▼▼▼
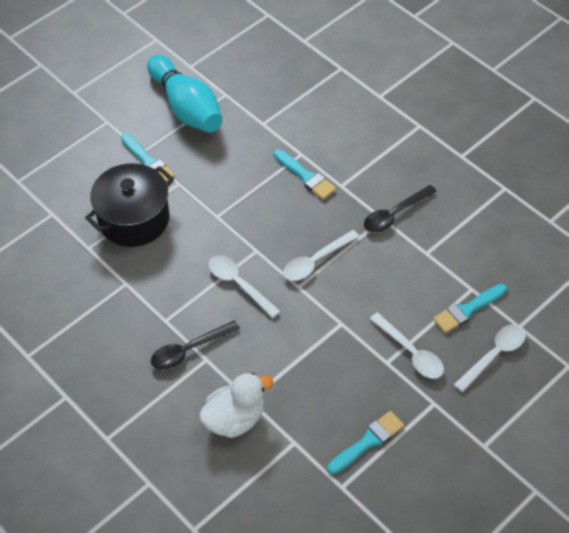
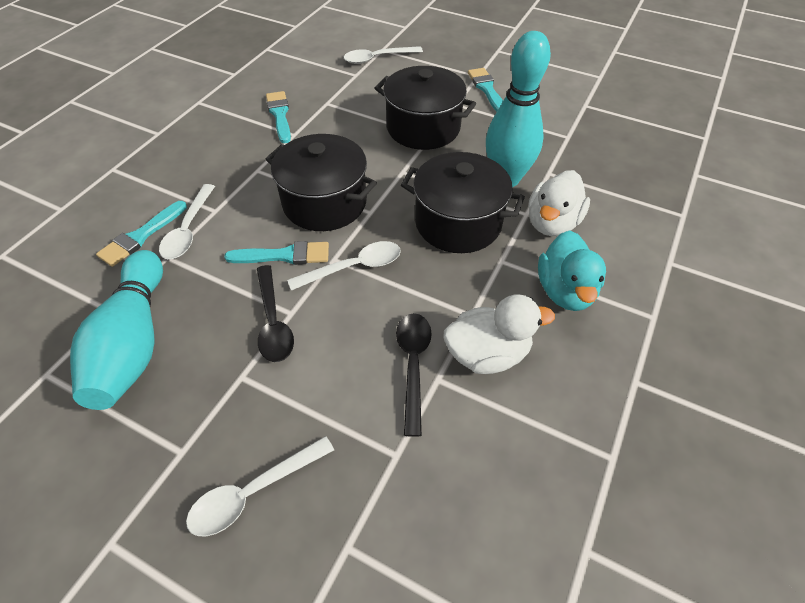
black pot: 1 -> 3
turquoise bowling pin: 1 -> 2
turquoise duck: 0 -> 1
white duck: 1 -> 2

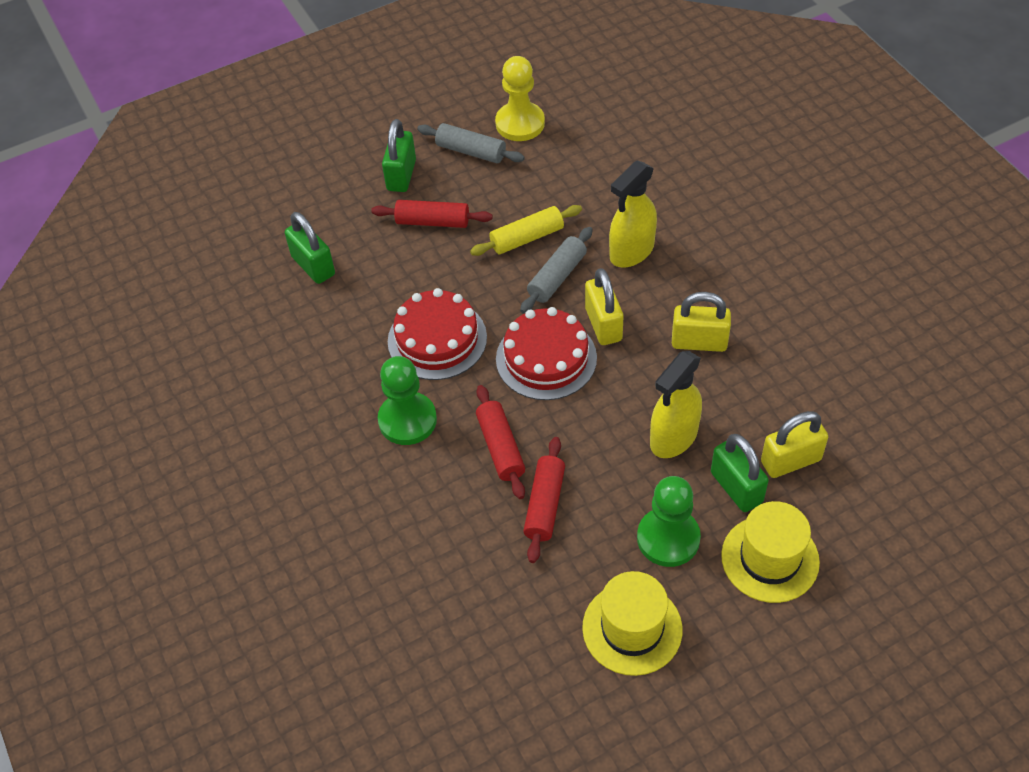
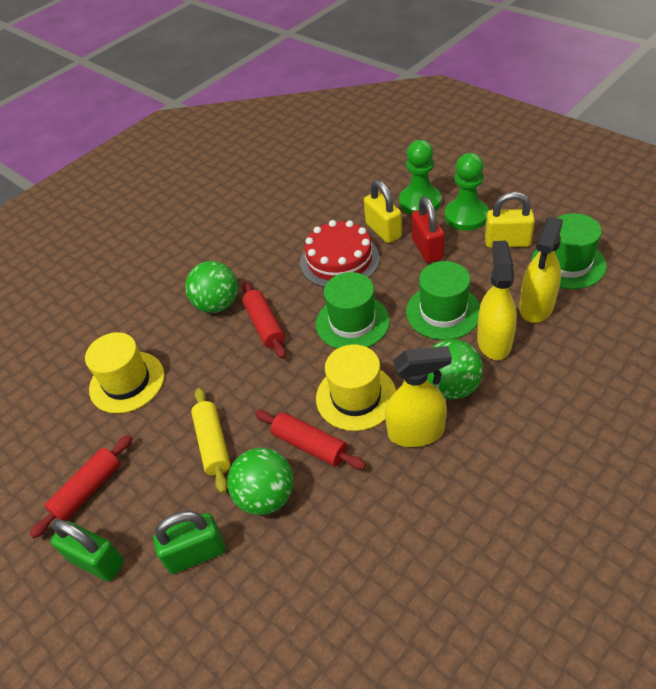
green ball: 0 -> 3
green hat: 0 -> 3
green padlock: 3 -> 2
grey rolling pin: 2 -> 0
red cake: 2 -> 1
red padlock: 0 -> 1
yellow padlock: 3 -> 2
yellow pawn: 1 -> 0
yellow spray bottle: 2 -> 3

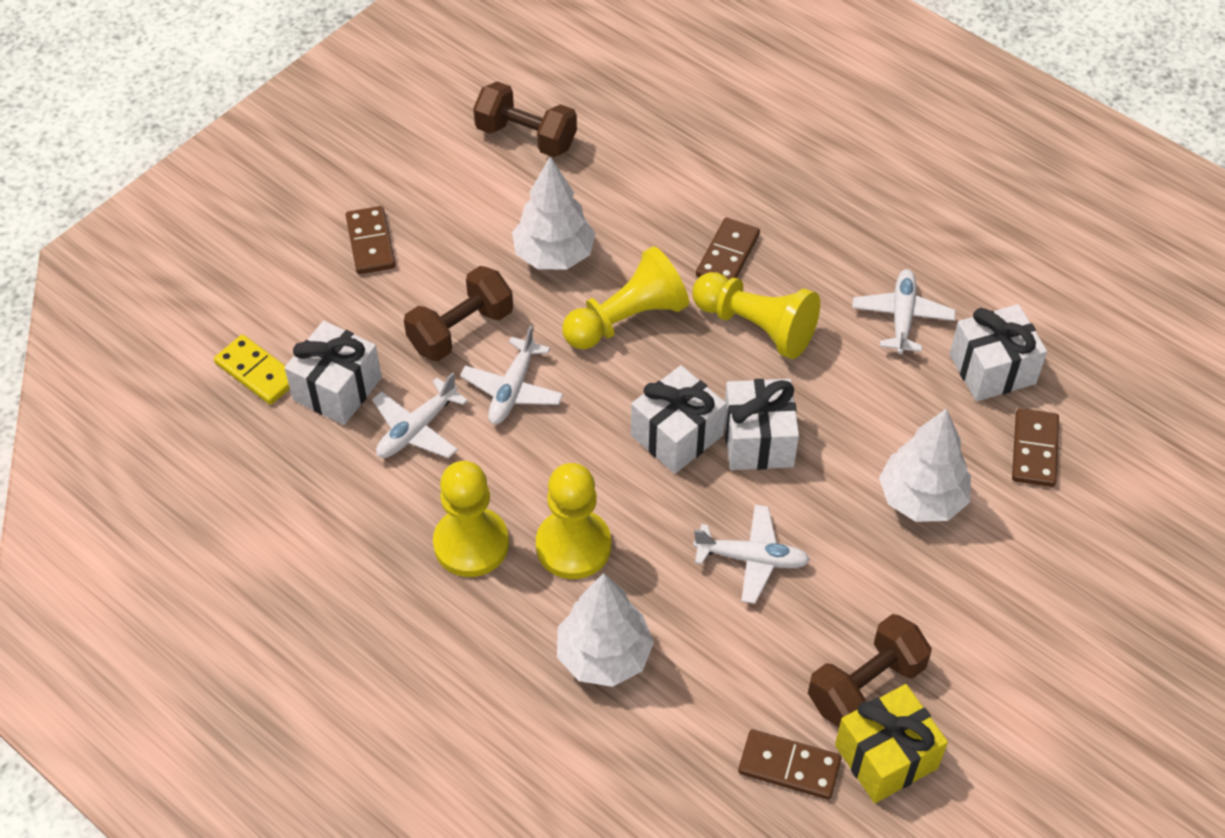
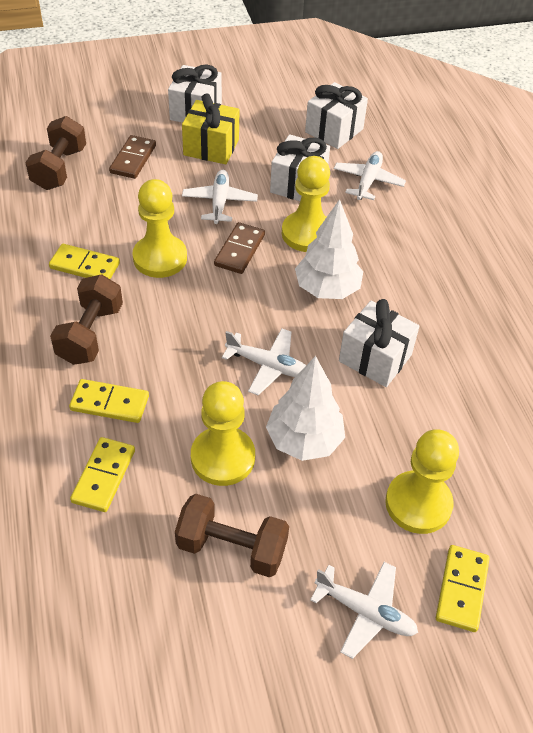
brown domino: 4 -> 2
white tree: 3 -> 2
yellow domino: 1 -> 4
▲▲▲
-- TASK DIRECTIONS --
Please copy the data above exactly; the pictures do not belong in the copy.

-- TASK ANSWER --
black pot: 1 -> 3
turquoise bowling pin: 1 -> 2
turquoise duck: 0 -> 1
white duck: 1 -> 2

green ball: 0 -> 3
green hat: 0 -> 3
green padlock: 3 -> 2
grey rolling pin: 2 -> 0
red cake: 2 -> 1
red padlock: 0 -> 1
yellow padlock: 3 -> 2
yellow pawn: 1 -> 0
yellow spray bottle: 2 -> 3

brown domino: 4 -> 2
white tree: 3 -> 2
yellow domino: 1 -> 4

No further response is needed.